◆ Records shown

★ ★ ★ ★ ★

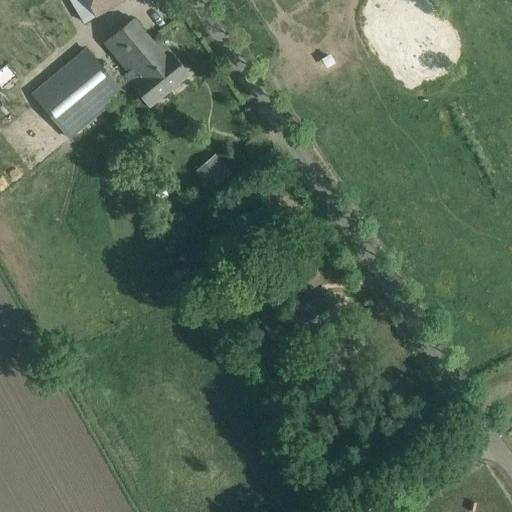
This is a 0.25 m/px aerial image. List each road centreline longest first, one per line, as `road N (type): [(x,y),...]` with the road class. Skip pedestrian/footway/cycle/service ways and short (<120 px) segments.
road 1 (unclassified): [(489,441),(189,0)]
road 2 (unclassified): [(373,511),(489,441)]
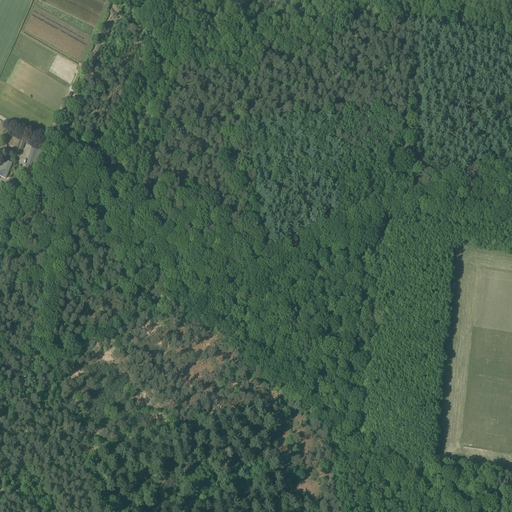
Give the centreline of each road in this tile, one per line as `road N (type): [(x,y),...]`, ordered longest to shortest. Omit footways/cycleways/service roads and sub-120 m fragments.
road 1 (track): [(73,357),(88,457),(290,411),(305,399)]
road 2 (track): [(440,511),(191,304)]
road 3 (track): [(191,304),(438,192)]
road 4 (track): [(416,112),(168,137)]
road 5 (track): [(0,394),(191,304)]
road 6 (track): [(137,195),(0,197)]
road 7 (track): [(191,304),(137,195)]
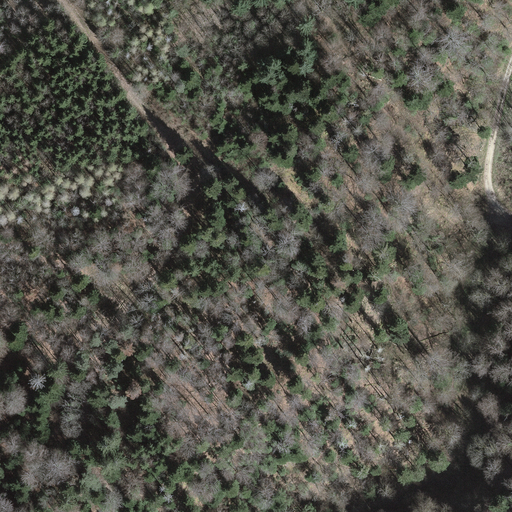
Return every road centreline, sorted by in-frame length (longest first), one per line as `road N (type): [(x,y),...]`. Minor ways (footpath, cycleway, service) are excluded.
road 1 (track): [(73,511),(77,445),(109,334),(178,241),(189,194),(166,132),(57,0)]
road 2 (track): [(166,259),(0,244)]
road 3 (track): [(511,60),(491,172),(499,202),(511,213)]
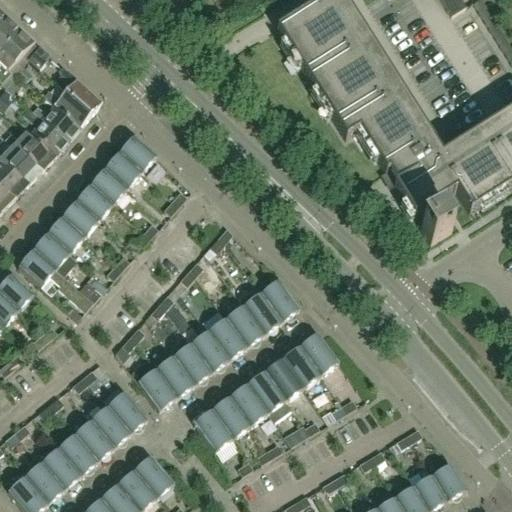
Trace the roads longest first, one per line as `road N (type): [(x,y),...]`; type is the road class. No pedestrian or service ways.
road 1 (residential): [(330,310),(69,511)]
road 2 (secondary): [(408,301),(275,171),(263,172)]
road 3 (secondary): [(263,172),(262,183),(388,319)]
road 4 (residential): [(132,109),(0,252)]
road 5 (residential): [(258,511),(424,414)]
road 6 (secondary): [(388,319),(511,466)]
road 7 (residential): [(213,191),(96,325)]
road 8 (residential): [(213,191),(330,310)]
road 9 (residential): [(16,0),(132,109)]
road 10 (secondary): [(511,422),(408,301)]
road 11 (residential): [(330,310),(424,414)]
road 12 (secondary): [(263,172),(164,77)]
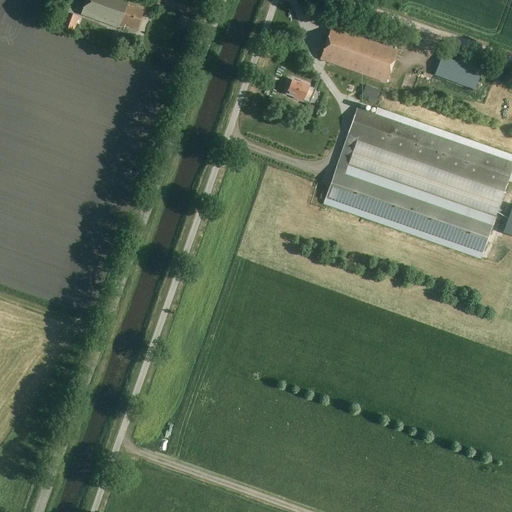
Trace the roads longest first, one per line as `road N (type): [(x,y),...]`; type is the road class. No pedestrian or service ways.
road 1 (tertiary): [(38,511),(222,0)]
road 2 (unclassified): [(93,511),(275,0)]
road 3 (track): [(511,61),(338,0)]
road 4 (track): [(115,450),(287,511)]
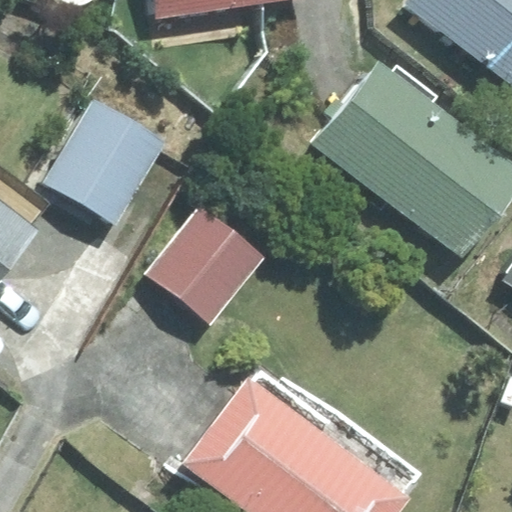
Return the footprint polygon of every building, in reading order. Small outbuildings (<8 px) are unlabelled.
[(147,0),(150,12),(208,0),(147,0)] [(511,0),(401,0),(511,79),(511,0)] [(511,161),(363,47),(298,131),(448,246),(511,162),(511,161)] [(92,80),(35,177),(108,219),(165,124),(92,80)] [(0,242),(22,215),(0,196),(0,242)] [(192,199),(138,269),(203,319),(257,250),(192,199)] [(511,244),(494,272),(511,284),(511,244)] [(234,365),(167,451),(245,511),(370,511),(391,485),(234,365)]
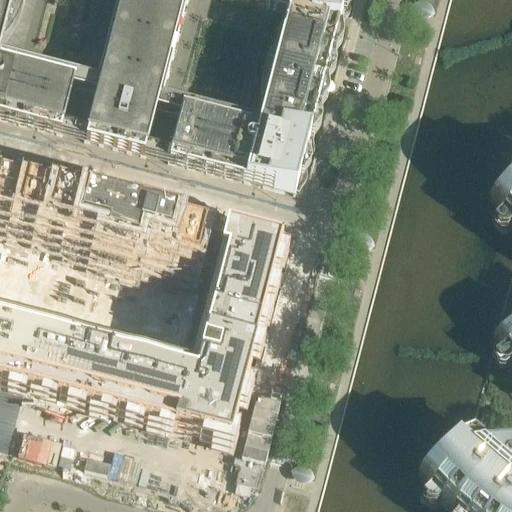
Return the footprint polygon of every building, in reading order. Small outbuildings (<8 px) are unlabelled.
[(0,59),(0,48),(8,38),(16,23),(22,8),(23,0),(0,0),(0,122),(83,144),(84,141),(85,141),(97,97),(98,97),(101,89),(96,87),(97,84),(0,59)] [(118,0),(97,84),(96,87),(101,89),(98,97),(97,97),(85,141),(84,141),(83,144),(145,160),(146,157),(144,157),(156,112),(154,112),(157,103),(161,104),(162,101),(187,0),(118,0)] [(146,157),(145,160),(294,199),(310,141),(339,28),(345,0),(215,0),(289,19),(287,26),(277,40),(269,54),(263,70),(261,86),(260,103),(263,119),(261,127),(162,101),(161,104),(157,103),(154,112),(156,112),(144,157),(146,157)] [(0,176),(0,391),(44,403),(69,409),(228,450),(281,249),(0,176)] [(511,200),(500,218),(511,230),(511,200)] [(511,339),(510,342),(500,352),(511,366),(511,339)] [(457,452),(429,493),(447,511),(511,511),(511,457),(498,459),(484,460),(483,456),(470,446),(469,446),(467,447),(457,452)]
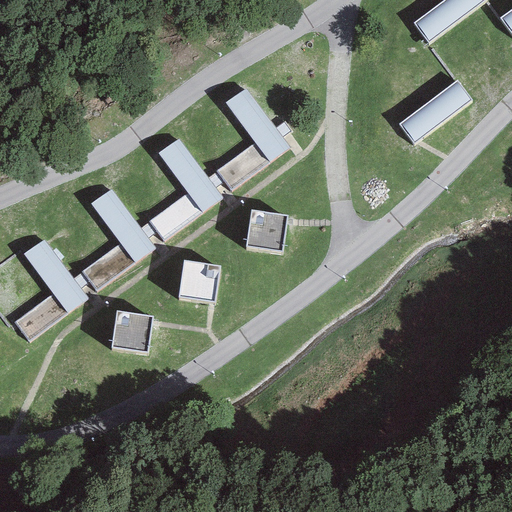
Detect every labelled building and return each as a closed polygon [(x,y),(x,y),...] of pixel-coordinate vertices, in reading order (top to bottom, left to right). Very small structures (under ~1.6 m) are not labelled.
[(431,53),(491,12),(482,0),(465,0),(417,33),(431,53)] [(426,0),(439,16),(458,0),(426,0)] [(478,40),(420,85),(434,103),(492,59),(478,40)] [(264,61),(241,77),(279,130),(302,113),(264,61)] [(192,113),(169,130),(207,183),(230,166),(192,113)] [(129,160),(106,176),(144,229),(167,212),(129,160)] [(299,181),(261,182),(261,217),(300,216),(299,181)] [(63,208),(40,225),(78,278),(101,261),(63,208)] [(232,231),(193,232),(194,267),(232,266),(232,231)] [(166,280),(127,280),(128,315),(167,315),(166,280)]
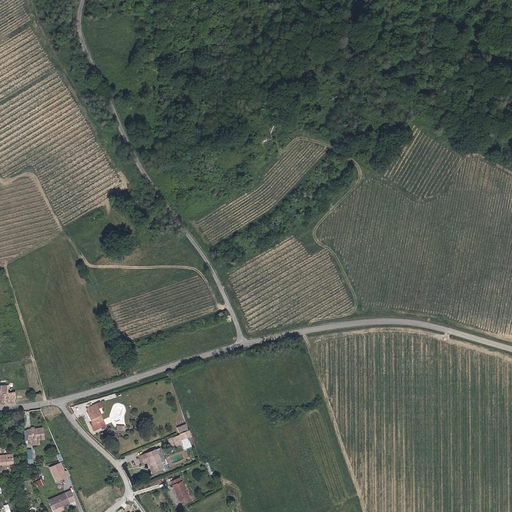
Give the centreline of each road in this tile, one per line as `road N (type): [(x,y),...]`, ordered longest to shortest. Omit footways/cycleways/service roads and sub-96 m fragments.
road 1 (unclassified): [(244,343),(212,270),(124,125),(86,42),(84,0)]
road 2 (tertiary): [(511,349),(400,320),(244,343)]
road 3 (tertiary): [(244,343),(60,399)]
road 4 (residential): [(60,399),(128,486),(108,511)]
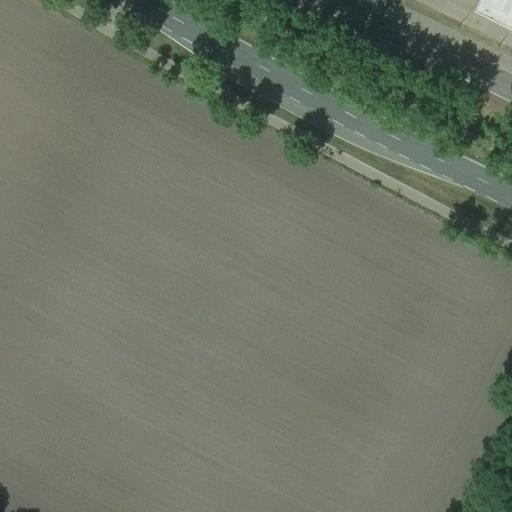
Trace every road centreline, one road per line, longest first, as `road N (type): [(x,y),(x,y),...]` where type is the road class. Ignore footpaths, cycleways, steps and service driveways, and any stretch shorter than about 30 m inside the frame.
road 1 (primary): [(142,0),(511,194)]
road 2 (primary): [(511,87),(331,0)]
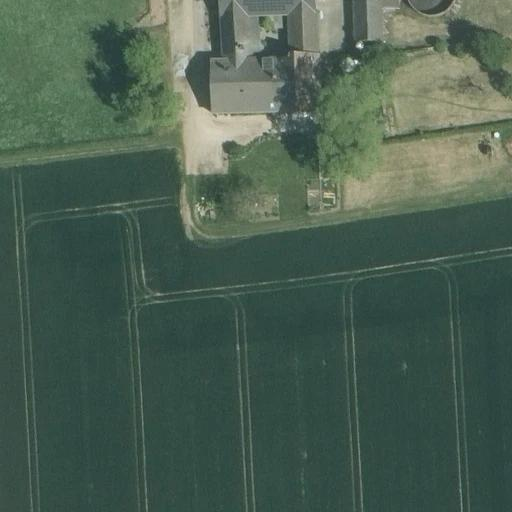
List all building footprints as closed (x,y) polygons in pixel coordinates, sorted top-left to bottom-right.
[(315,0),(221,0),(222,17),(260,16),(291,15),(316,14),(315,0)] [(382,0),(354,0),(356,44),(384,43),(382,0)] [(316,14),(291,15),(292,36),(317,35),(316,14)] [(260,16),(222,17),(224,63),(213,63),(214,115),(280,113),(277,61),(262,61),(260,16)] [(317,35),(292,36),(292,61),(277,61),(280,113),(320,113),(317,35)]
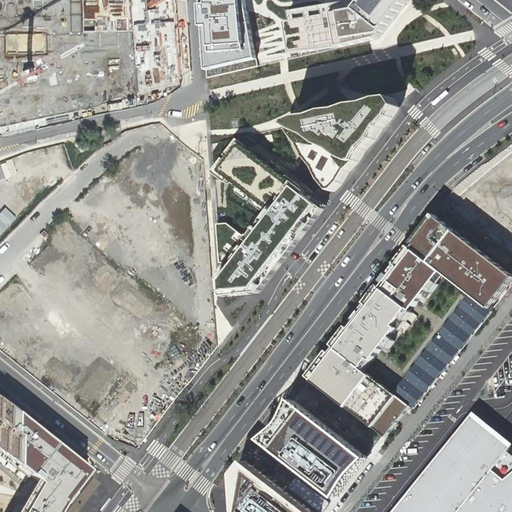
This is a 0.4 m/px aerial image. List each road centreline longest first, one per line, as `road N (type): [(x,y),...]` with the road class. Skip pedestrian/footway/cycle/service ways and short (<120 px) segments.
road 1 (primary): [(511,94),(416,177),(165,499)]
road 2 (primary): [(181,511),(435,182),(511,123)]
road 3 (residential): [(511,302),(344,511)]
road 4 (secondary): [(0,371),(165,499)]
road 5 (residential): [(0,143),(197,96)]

★ ★ ★ ★ ★

◆ Given problem
Rewrite all the entries above as a numbered list with no blank lines, and leave the pictures out.

◆ Exercise answer
1. This is a 0.25 m/px aerial image. List each road centreline longest first, one per line, as `road N (type): [(x,y),...]` with the road class. Skip pedestrian/footway/cycle/service ways and short (<120 px) segments.
2. road 1 (unclassified): [(489,441),(189,0)]
3. road 2 (unclassified): [(373,511),(489,441)]
4. Give the centreline of each road in this tile, one per line as `road N (type): [(x,y),...]`, ordered longest to shortest. Omit footways/cycleways/service roads and sub-120 m fragments.
5. road 1 (track): [(73,357),(88,457),(290,411),(305,399)]
6. road 2 (track): [(440,511),(191,304)]
7. road 3 (track): [(191,304),(438,192)]
8. road 4 (track): [(416,112),(168,137)]
9. road 5 (track): [(0,394),(191,304)]
10. road 6 (track): [(137,195),(0,197)]
11. road 7 (track): [(191,304),(137,195)]
12. Return every road centreline, sorted by in-frame length (longest first), one per line as `road N (type): [(x,y),...]`. Minor ways (footpath, cycleway, service) are excluded.
13. road 1 (track): [(73,511),(77,445),(109,334),(178,241),(189,194),(166,132),(57,0)]
14. road 2 (track): [(166,259),(0,244)]
15. road 3 (track): [(511,60),(491,172),(499,202),(511,213)]
16. Trace the roads longest first, one per line as `road N (type): [(x,y),...]`; type is the road class. No pedestrian or service ways.
17. road 1 (residential): [(330,310),(69,511)]
18. road 2 (secondary): [(408,301),(275,171),(263,172)]
19. road 3 (secondary): [(263,172),(262,183),(388,319)]
20. road 4 (residential): [(132,109),(0,252)]
21. road 5 (residential): [(258,511),(424,414)]
22. road 6 (secondary): [(388,319),(511,466)]
23. road 7 (residential): [(213,191),(96,325)]
24. road 8 (residential): [(213,191),(330,310)]
25. road 9 (residential): [(16,0),(132,109)]
26. road 10 (secondary): [(511,422),(408,301)]
27. road 11 (residential): [(330,310),(424,414)]
28. road 12 (secondary): [(263,172),(164,77)]
29. Trace the roads longest first, one per line as `road N (type): [(x,y),...]`; type is the road class. No pedestrian or service ways.
30. road 1 (tertiary): [(38,511),(222,0)]
31. road 2 (unclassified): [(93,511),(275,0)]
32. road 3 (track): [(511,61),(338,0)]
33. road 4 (track): [(115,450),(287,511)]
34. Return the footprint polygon of every building, in reading order. Small outbuildings (<8 px) are unlabelled.
35. [(147,0),(150,12),(208,0),(147,0)] [(511,0),(401,0),(511,79),(511,0)] [(511,161),(363,47),(298,131),(448,246),(511,162),(511,161)] [(92,80),(35,177),(108,219),(165,124),(92,80)] [(0,242),(22,215),(0,196),(0,242)] [(192,199),(138,269),(203,319),(257,250),(192,199)] [(511,244),(494,272),(511,284),(511,244)] [(234,365),(167,451),(245,511),(370,511),(391,485),(234,365)]
36. Return the footprint polygon of every building, in reading order. Small outbuildings (<8 px) are unlabelled.
37. [(0,59),(0,48),(8,38),(16,23),(22,8),(23,0),(0,0),(0,122),(83,144),(84,141),(85,141),(97,97),(98,97),(101,89),(96,87),(97,84),(0,59)] [(118,0),(97,84),(96,87),(101,89),(98,97),(97,97),(85,141),(84,141),(83,144),(145,160),(146,157),(144,157),(156,112),(154,112),(157,103),(161,104),(162,101),(187,0),(118,0)] [(146,157),(145,160),(294,199),(310,141),(339,28),(345,0),(215,0),(289,19),(287,26),(277,40),(269,54),(263,70),(261,86),(260,103),(263,119),(261,127),(162,101),(161,104),(157,103),(154,112),(156,112),(144,157),(146,157)] [(0,176),(0,391),(44,403),(69,409),(228,450),(281,249),(0,176)] [(511,200),(500,218),(511,230),(511,200)] [(511,339),(510,342),(500,352),(511,366),(511,339)] [(457,452),(429,493),(447,511),(511,511),(511,457),(498,459),(484,460),(483,456),(470,446),(469,446),(467,447),(457,452)]
38. Detect every labelled building and return each as a closed polygon [(x,y),(x,y),...] of pixel-coordinate vertices, in reading order (top to bottom, left to right). Very small structures (under ~1.6 m) are not labelled.
39. [(431,53),(491,12),(482,0),(465,0),(417,33),(431,53)] [(426,0),(439,16),(458,0),(426,0)] [(478,40),(420,85),(434,103),(492,59),(478,40)] [(264,61),(241,77),(279,130),(302,113),(264,61)] [(192,113),(169,130),(207,183),(230,166),(192,113)] [(129,160),(106,176),(144,229),(167,212),(129,160)] [(299,181),(261,182),(261,217),(300,216),(299,181)] [(63,208),(40,225),(78,278),(101,261),(63,208)] [(232,231),(193,232),(194,267),(232,266),(232,231)] [(166,280),(127,280),(128,315),(167,315),(166,280)]
40. Give the centreline of each road in this tile, one per line as `road N (type): [(x,y),...]`, ordered longest to shortest. Omit footways/cycleways/service roads and sub-96 m fragments.
41. road 1 (unclassified): [(244,343),(212,270),(124,125),(86,42),(84,0)]
42. road 2 (tertiary): [(511,349),(400,320),(244,343)]
43. road 3 (tertiary): [(244,343),(60,399)]
44. road 4 (residential): [(60,399),(128,486),(108,511)]
45. Trace every road centreline, one road per line, longest first, as `road N (type): [(x,y),(x,y),...]` where type is the road class. Ignore footpaths, cycleways, steps and service driveways, and any stretch shorter than about 30 m inside the frame.
46. road 1 (primary): [(142,0),(511,194)]
47. road 2 (primary): [(511,87),(331,0)]
48. List all building footprints as closed (x,y) polygons in pixel coordinates, sorted top-left to bottom-right.
49. [(315,0),(221,0),(222,17),(260,16),(291,15),(316,14),(315,0)] [(382,0),(354,0),(356,44),(384,43),(382,0)] [(316,14),(291,15),(292,36),(317,35),(316,14)] [(260,16),(222,17),(224,63),(213,63),(214,115),(280,113),(277,61),(262,61),(260,16)] [(317,35),(292,36),(292,61),(277,61),(280,113),(320,113),(317,35)]
50. This is a 0.4 m/px aerial image. List each road centreline longest first, one per line, as `road N (type): [(x,y),...]` with the road class. Skip pedestrian/footway/cycle/service ways and short (<120 px) segments.
51. road 1 (primary): [(511,94),(416,177),(165,499)]
52. road 2 (primary): [(181,511),(435,182),(511,123)]
53. road 3 (residential): [(511,302),(344,511)]
54. road 4 (secondary): [(0,371),(165,499)]
55. road 5 (residential): [(0,143),(197,96)]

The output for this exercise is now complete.